##### DATA SUPPLIED

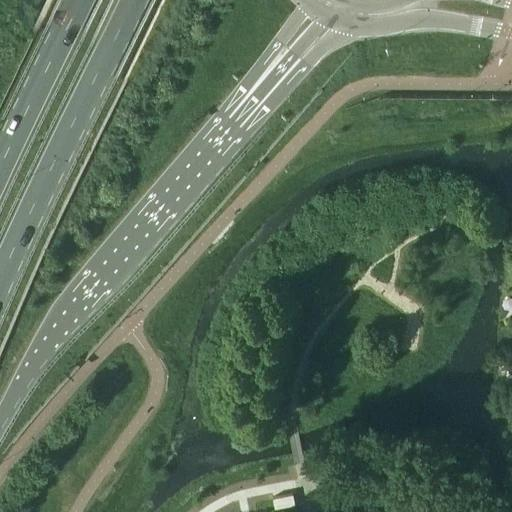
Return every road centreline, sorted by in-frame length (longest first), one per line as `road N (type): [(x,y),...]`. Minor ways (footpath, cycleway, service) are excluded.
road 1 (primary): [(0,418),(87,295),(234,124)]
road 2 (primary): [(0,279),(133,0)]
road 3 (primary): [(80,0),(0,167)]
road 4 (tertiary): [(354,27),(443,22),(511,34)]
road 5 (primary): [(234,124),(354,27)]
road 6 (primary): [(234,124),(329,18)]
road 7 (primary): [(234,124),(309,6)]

##########

Please return the text of every item above word for word, leaving out the pictures.

**ANSWER BELOW:**
Return every road centreline, sorted by in-frame length (longest first), one per line as `road N (type): [(x,y),...]`. Minor ways (footpath, cycleway, service) are excluded.
road 1 (primary): [(0,418),(87,295),(234,124)]
road 2 (primary): [(0,279),(133,0)]
road 3 (primary): [(80,0),(0,167)]
road 4 (tertiary): [(354,27),(443,22),(511,34)]
road 5 (primary): [(234,124),(354,27)]
road 6 (primary): [(234,124),(329,18)]
road 7 (primary): [(234,124),(309,6)]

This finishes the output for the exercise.